» **What the task requires**: Tally the lines of the entries in which the string "none" occurs, and say only how many.

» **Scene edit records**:
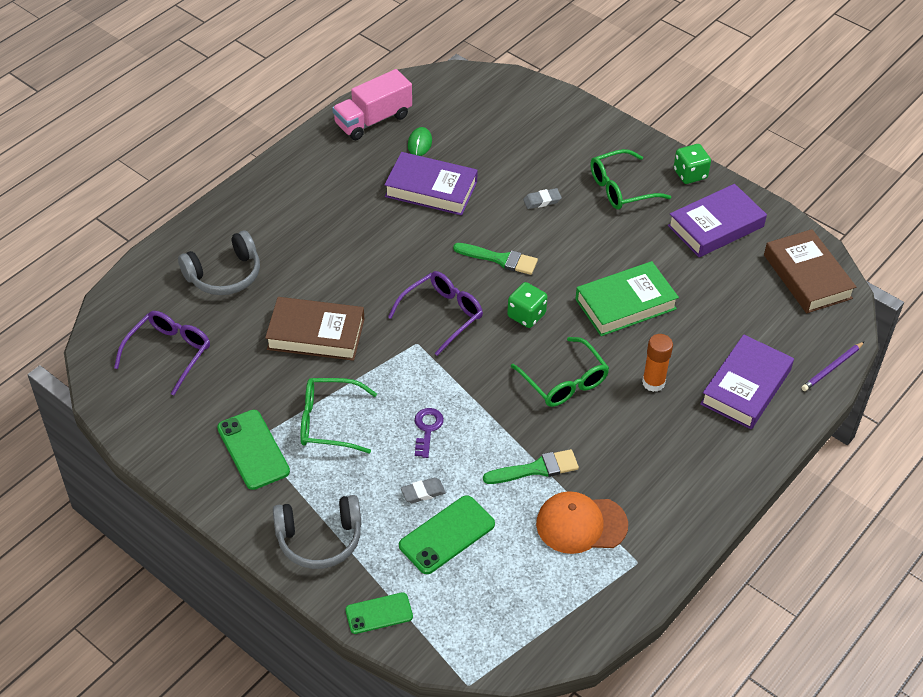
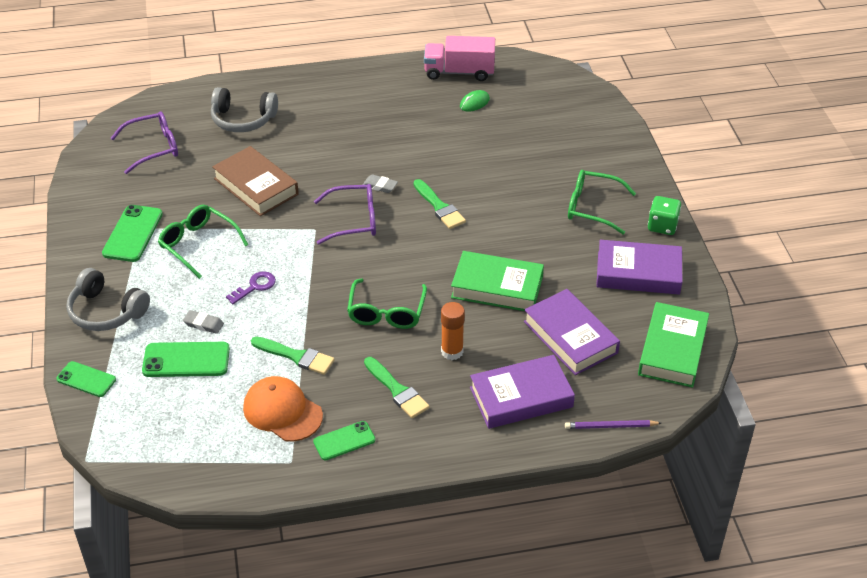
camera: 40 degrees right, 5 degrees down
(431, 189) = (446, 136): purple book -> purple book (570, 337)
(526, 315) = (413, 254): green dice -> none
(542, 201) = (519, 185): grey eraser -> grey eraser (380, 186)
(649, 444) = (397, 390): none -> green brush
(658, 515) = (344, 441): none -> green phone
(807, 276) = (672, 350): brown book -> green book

» **Your response**: 3